* Your task *
Although the material holds pictures, none belong in the copy; transcribe exactly, and only, the lines from the one with "red star: (86, 202) -> (51, 173), turned -30" through the end.

□ □ □ □ □

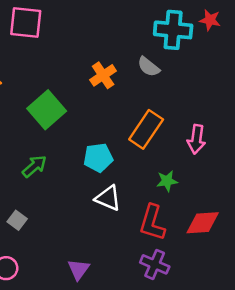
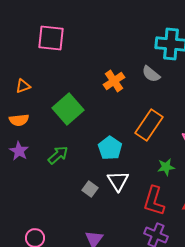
cyan pentagon: (98, 158) -> (110, 148), turned -30
white triangle: (108, 198) -> (118, 181), turned 35
gray square: (17, 220) -> (90, 189), moved

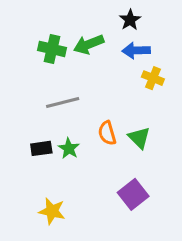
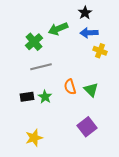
green cross: (52, 49) -> (34, 42), moved, turned 36
yellow star: (52, 211) -> (34, 138), turned -30

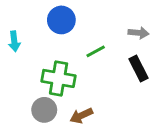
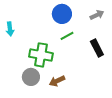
blue circle: (61, 20) -> (62, 14), moved
gray arrow: (138, 33) -> (97, 15), moved, turned -32

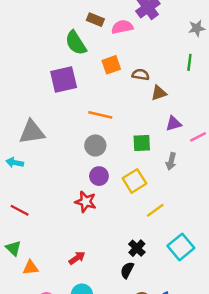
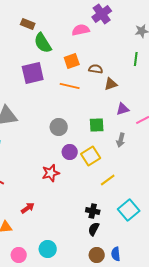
brown rectangle: (95, 20) -> (28, 24), moved
orange line: (100, 115) -> (70, 86), moved
purple circle: (99, 176) -> (70, 152), moved
red star: (86, 202) -> (51, 173), turned -30
black cross: (137, 248) -> (93, 211), turned -32
red arrow: (77, 258) -> (28, 208), moved
black semicircle: (127, 270) -> (94, 229), moved

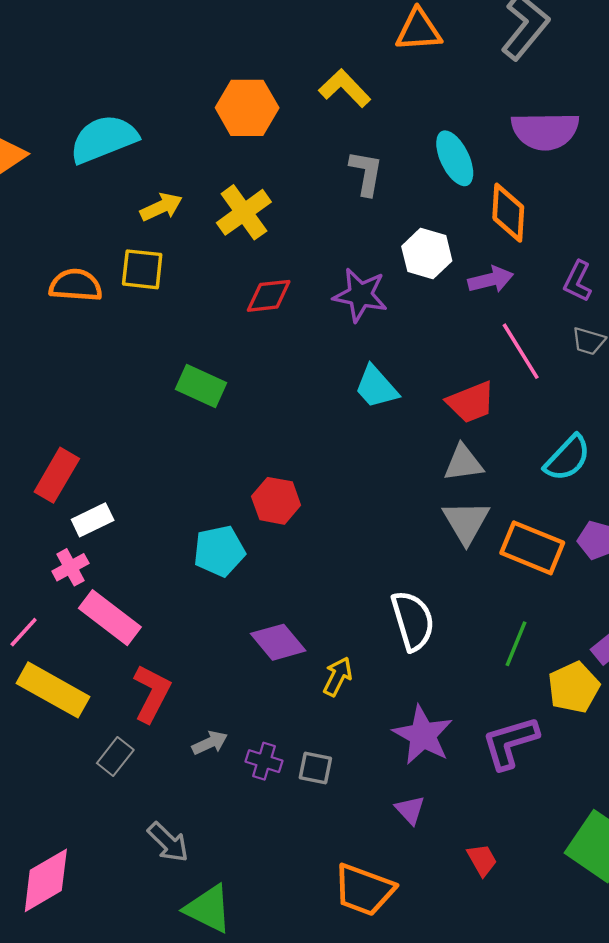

□ □ □ □ □

* Response *
red star: (86, 202) -> (51, 173), turned -30
black cross: (137, 248) -> (93, 211), turned -32
red arrow: (77, 258) -> (28, 208), moved
black semicircle: (127, 270) -> (94, 229), moved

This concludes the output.